### [Exercise instructions]
Sift the material for lines containing "stained", and return them.

### [Material shown]
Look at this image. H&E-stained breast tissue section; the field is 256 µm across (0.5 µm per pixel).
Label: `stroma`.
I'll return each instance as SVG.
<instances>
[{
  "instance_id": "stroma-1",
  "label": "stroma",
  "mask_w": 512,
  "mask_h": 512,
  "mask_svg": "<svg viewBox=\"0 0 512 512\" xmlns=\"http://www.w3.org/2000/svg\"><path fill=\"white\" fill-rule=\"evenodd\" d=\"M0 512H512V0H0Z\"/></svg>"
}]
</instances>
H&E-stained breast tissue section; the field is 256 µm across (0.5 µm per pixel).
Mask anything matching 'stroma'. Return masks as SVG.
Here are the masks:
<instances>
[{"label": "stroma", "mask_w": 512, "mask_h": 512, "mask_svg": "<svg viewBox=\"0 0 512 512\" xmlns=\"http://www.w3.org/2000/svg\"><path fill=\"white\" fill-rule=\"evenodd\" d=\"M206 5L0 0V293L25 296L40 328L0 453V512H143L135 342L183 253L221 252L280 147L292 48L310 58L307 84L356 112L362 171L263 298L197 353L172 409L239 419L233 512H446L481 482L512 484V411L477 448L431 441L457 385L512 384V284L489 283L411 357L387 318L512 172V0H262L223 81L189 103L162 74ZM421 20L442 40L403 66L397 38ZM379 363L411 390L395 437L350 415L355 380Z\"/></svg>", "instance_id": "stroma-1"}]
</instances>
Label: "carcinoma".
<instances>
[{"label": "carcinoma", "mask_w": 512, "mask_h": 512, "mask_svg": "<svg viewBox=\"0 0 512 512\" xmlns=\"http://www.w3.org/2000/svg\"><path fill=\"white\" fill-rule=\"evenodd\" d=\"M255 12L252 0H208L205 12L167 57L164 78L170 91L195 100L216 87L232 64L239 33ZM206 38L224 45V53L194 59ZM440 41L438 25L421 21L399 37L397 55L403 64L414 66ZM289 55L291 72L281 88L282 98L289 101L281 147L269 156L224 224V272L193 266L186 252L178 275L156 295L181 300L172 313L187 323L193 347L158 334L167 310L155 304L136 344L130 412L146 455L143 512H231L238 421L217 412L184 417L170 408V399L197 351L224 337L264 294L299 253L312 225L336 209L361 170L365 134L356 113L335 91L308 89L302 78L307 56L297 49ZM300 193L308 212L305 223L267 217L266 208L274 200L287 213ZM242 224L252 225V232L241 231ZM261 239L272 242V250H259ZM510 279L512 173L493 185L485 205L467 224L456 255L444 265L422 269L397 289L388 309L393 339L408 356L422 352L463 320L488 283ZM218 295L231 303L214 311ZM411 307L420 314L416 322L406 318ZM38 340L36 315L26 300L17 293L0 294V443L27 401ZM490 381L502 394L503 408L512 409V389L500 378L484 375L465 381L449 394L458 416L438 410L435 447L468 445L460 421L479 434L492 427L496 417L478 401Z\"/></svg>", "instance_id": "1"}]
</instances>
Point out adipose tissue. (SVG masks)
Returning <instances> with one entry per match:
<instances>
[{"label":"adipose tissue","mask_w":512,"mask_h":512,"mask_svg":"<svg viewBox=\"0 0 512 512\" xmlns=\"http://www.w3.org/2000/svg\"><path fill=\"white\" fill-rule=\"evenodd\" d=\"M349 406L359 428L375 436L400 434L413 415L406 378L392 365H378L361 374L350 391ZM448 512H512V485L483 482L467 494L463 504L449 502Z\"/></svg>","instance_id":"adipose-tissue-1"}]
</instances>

### [Task solution]
Look at this image. H&E-stained breast tissue section; the field is 256 µm across (0.5 µm per pixel).
H&E-stained breast tissue section; the field is 256 µm across (0.5 µm per pixel).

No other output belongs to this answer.